__THE TASK__: Which lines of the entries contain the string "turquoise"? Please find them and copy them.

__DATA SUPPLIED__:

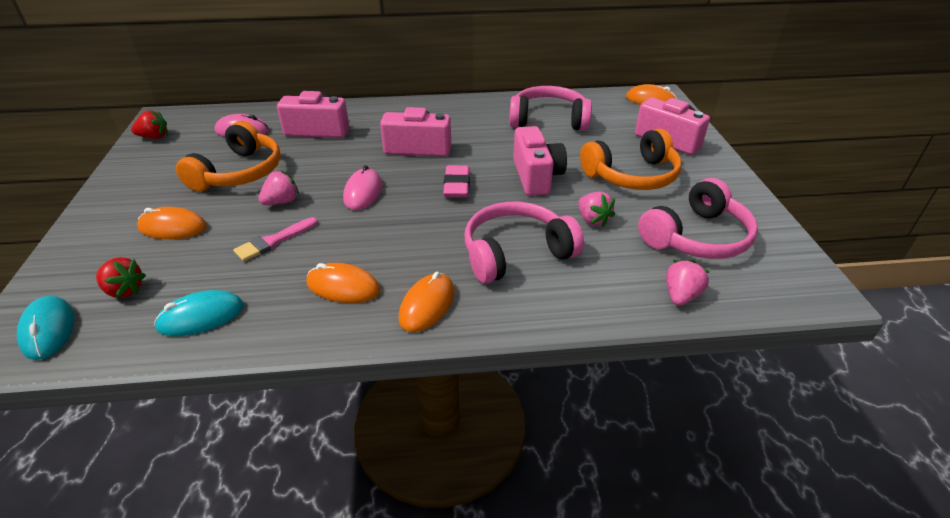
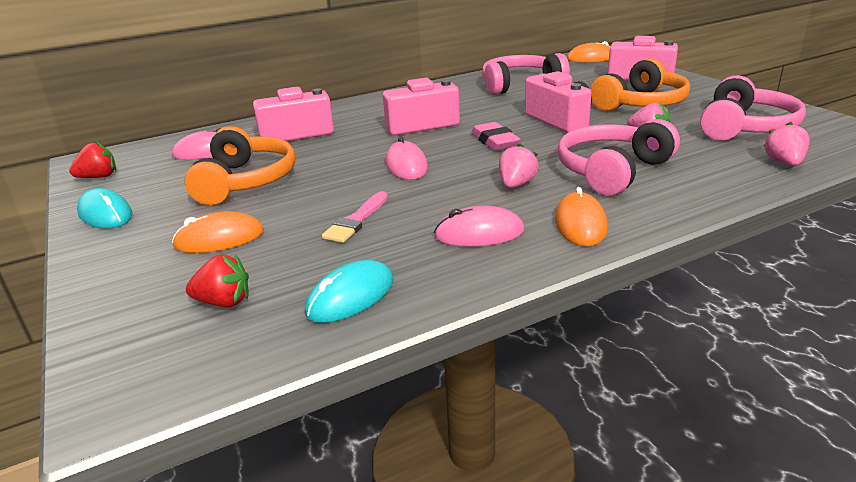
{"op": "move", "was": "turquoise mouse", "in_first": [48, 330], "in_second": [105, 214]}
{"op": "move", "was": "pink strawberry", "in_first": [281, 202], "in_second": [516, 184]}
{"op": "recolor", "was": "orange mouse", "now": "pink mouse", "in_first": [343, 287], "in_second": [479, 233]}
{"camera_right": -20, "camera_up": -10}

--

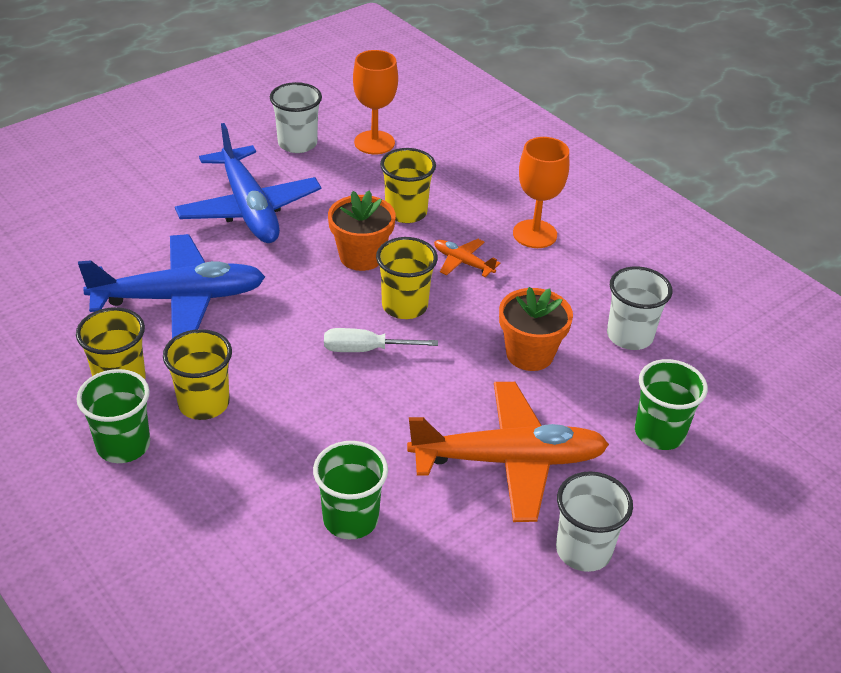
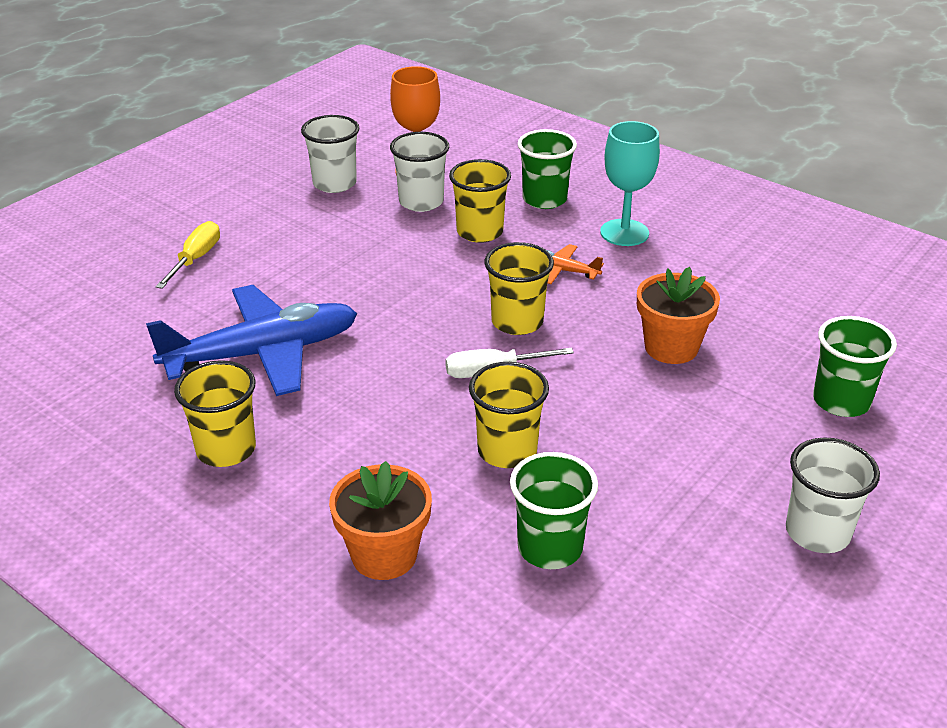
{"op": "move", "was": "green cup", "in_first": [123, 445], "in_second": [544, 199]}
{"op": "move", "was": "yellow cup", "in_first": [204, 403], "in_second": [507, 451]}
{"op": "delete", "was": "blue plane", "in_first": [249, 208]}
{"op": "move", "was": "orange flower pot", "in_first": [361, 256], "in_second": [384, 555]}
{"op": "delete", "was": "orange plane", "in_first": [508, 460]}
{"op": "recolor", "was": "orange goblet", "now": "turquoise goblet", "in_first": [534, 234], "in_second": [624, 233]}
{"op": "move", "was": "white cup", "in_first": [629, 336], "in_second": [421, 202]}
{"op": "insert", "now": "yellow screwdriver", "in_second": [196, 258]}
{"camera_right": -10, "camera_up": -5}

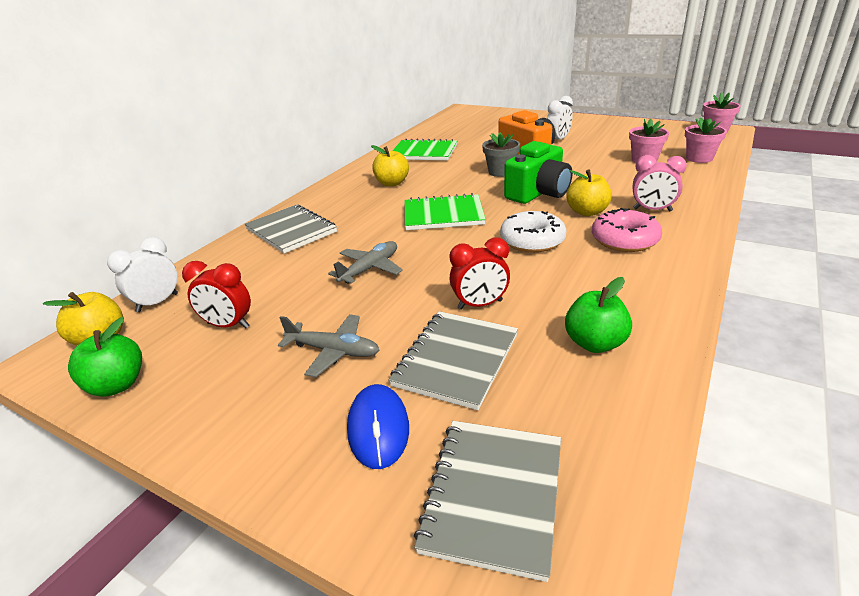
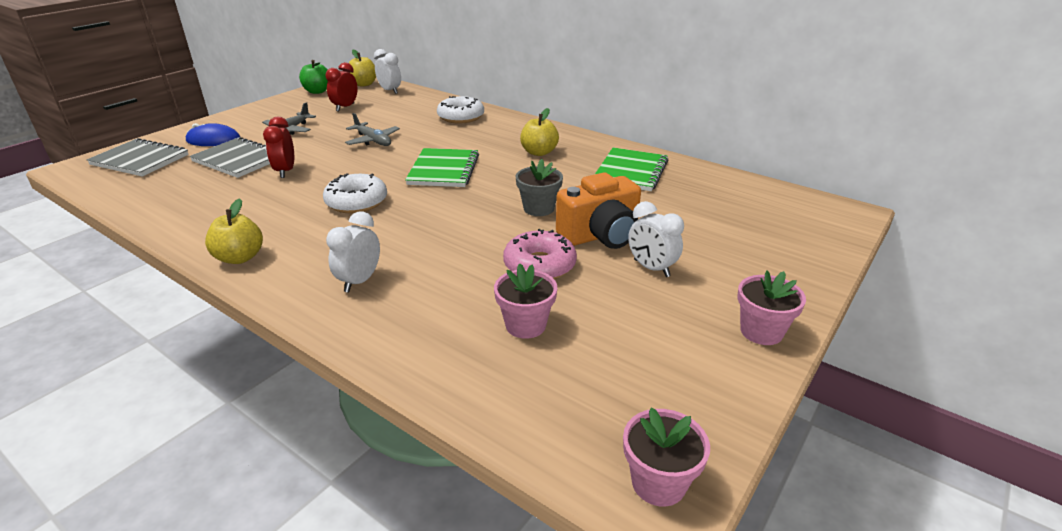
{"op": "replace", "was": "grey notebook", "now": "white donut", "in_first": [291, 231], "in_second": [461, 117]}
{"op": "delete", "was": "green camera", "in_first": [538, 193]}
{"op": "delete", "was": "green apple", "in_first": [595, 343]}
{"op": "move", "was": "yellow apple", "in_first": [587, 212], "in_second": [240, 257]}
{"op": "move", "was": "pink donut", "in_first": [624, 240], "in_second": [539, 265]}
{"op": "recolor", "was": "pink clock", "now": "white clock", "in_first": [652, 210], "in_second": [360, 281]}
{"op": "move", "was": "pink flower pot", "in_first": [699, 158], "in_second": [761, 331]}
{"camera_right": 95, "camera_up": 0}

__PROBLEM SOLUTION__:
{"op": "move", "was": "turquoise mouse", "in_first": [48, 330], "in_second": [105, 214]}
{"op": "recolor", "was": "orange goblet", "now": "turquoise goblet", "in_first": [534, 234], "in_second": [624, 233]}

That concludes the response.